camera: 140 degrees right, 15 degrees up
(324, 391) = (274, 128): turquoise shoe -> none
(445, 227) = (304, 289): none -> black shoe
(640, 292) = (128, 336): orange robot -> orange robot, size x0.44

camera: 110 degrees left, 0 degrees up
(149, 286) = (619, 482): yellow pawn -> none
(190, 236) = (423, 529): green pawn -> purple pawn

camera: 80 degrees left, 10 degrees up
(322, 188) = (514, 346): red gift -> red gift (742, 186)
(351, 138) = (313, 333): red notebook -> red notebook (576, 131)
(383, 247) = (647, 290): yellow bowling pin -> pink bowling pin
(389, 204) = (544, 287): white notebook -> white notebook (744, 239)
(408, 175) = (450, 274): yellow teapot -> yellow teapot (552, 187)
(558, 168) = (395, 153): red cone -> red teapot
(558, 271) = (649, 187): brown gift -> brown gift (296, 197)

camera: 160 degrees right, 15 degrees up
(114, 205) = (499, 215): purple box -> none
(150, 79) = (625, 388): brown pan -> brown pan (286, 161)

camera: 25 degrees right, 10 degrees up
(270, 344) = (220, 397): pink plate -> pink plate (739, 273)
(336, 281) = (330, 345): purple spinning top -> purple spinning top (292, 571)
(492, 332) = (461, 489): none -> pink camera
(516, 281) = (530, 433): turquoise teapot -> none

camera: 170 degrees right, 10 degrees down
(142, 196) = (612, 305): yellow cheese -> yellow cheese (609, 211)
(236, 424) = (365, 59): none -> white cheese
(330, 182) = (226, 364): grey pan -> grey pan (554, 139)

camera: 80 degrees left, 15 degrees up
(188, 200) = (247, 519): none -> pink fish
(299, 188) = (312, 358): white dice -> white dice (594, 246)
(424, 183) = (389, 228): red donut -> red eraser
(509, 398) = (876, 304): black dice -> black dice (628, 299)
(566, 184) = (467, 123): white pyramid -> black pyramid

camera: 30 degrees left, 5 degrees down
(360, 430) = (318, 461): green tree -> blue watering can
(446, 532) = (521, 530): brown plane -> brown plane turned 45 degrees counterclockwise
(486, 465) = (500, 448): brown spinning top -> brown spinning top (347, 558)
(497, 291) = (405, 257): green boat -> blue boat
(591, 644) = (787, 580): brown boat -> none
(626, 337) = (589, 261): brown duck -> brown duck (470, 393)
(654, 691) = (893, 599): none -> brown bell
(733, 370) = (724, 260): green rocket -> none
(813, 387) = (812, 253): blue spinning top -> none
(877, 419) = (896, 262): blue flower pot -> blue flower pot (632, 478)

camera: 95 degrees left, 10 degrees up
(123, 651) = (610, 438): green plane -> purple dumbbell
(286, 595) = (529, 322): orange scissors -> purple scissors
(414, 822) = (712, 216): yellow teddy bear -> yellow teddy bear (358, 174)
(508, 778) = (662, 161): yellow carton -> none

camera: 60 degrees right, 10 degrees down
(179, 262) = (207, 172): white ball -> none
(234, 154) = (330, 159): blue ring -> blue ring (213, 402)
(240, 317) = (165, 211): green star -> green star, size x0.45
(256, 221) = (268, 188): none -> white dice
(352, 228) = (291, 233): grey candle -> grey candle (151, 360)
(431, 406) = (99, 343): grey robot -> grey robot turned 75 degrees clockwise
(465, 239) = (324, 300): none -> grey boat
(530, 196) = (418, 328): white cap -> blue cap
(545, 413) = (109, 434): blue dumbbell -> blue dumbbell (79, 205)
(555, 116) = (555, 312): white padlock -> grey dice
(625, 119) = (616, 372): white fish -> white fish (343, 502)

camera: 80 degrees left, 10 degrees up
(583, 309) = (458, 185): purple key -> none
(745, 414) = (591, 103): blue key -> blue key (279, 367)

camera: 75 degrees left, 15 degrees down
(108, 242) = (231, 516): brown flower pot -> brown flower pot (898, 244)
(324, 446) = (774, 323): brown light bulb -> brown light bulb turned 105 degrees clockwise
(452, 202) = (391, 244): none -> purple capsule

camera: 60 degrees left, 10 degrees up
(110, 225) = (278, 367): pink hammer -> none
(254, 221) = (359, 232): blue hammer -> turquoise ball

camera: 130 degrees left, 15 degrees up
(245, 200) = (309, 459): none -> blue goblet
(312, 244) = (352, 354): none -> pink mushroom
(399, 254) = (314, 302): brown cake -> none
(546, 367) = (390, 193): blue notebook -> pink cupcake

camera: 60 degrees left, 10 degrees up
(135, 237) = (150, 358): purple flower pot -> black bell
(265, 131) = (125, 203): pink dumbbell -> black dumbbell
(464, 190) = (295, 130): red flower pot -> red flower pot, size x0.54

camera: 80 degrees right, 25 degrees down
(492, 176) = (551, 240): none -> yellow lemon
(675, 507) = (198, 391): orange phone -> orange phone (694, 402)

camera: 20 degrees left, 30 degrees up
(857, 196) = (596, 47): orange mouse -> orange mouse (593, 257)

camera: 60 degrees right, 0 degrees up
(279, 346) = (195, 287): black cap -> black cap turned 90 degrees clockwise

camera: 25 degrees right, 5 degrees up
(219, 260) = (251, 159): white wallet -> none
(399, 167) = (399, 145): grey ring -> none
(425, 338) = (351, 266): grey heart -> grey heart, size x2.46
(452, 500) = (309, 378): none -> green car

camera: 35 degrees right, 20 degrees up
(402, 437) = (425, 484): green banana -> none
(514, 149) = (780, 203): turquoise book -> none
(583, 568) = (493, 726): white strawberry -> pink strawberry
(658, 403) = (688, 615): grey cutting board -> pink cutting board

* [ASSIGNMENT]:
Every line of the material must be duplicated exactly.

* [ANSWER TO THIS EXERCISE]:
camera: 140 degrees right, 15 degrees up
(324, 391) = (274, 128): turquoise shoe -> none
(445, 227) = (304, 289): none -> black shoe
(640, 292) = (128, 336): orange robot -> orange robot, size x0.44

camera: 110 degrees left, 0 degrees up
(149, 286) = (619, 482): yellow pawn -> none
(190, 236) = (423, 529): green pawn -> purple pawn

camera: 80 degrees left, 10 degrees up
(322, 188) = (514, 346): red gift -> red gift (742, 186)
(351, 138) = (313, 333): red notebook -> red notebook (576, 131)
(383, 247) = (647, 290): yellow bowling pin -> pink bowling pin
(389, 204) = (544, 287): white notebook -> white notebook (744, 239)
(408, 175) = (450, 274): yellow teapot -> yellow teapot (552, 187)
(558, 168) = (395, 153): red cone -> red teapot
(558, 271) = (649, 187): brown gift -> brown gift (296, 197)

camera: 160 degrees right, 15 degrees up
(114, 205) = (499, 215): purple box -> none
(150, 79) = (625, 388): brown pan -> brown pan (286, 161)

camera: 25 degrees right, 10 degrees up
(270, 344) = (220, 397): pink plate -> pink plate (739, 273)
(336, 281) = (330, 345): purple spinning top -> purple spinning top (292, 571)
(492, 332) = (461, 489): none -> pink camera
(516, 281) = (530, 433): turquoise teapot -> none

camera: 170 degrees right, 10 degrees down
(142, 196) = (612, 305): yellow cheese -> yellow cheese (609, 211)
(236, 424) = (365, 59): none -> white cheese
(330, 182) = (226, 364): grey pan -> grey pan (554, 139)

camera: 80 degrees left, 15 degrees up
(188, 200) = (247, 519): none -> pink fish
(299, 188) = (312, 358): white dice -> white dice (594, 246)
(424, 183) = (389, 228): red donut -> red eraser
(509, 398) = (876, 304): black dice -> black dice (628, 299)
(566, 184) = (467, 123): white pyramid -> black pyramid

camera: 30 degrees left, 5 degrees down
(360, 430) = (318, 461): green tree -> blue watering can
(446, 532) = (521, 530): brown plane -> brown plane turned 45 degrees counterclockwise
(486, 465) = (500, 448): brown spinning top -> brown spinning top (347, 558)
(497, 291) = (405, 257): green boat -> blue boat
(591, 644) = (787, 580): brown boat -> none
(626, 337) = (589, 261): brown duck -> brown duck (470, 393)
(654, 691) = (893, 599): none -> brown bell
(733, 370) = (724, 260): green rocket -> none
(813, 387) = (812, 253): blue spinning top -> none
(877, 419) = (896, 262): blue flower pot -> blue flower pot (632, 478)

camera: 95 degrees left, 10 degrees up
(123, 651) = (610, 438): green plane -> purple dumbbell
(286, 595) = (529, 322): orange scissors -> purple scissors
(414, 822) = (712, 216): yellow teddy bear -> yellow teddy bear (358, 174)
(508, 778) = (662, 161): yellow carton -> none

camera: 60 degrees right, 10 degrees down
(179, 262) = (207, 172): white ball -> none
(234, 154) = (330, 159): blue ring -> blue ring (213, 402)
(240, 317) = (165, 211): green star -> green star, size x0.45
(256, 221) = (268, 188): none -> white dice
(352, 228) = (291, 233): grey candle -> grey candle (151, 360)
(431, 406) = (99, 343): grey robot -> grey robot turned 75 degrees clockwise
(465, 239) = (324, 300): none -> grey boat
(530, 196) = (418, 328): white cap -> blue cap
(545, 413) = (109, 434): blue dumbbell -> blue dumbbell (79, 205)
(555, 116) = (555, 312): white padlock -> grey dice
(625, 119) = (616, 372): white fish -> white fish (343, 502)

camera: 80 degrees left, 10 degrees up
(583, 309) = (458, 185): purple key -> none
(745, 414) = (591, 103): blue key -> blue key (279, 367)

camera: 75 degrees left, 15 degrees down
(108, 242) = (231, 516): brown flower pot -> brown flower pot (898, 244)
(324, 446) = (774, 323): brown light bulb -> brown light bulb turned 105 degrees clockwise
(452, 202) = (391, 244): none -> purple capsule

camera: 60 degrees left, 10 degrees up
(110, 225) = (278, 367): pink hammer -> none
(254, 221) = (359, 232): blue hammer -> turquoise ball

camera: 130 degrees left, 15 degrees up
(245, 200) = (309, 459): none -> blue goblet
(312, 244) = (352, 354): none -> pink mushroom
(399, 254) = (314, 302): brown cake -> none
(546, 367) = (390, 193): blue notebook -> pink cupcake

camera: 60 degrees left, 10 degrees up
(135, 237) = (150, 358): purple flower pot -> black bell
(265, 131) = (125, 203): pink dumbbell -> black dumbbell
(464, 190) = (295, 130): red flower pot -> red flower pot, size x0.54

camera: 80 degrees right, 25 degrees down
(492, 176) = (551, 240): none -> yellow lemon
(675, 507) = (198, 391): orange phone -> orange phone (694, 402)

camera: 20 degrees left, 30 degrees up
(857, 196) = (596, 47): orange mouse -> orange mouse (593, 257)

camera: 60 degrees right, 0 degrees up
(279, 346) = (195, 287): black cap -> black cap turned 90 degrees clockwise

camera: 25 degrees right, 5 degrees up
(219, 260) = (251, 159): white wallet -> none
(399, 167) = (399, 145): grey ring -> none
(425, 338) = (351, 266): grey heart -> grey heart, size x2.46
(452, 500) = (309, 378): none -> green car

camera: 35 degrees right, 20 degrees up
(402, 437) = (425, 484): green banana -> none
(514, 149) = (780, 203): turquoise book -> none
(583, 568) = (493, 726): white strawberry -> pink strawberry
(658, 403) = (688, 615): grey cutting board -> pink cutting board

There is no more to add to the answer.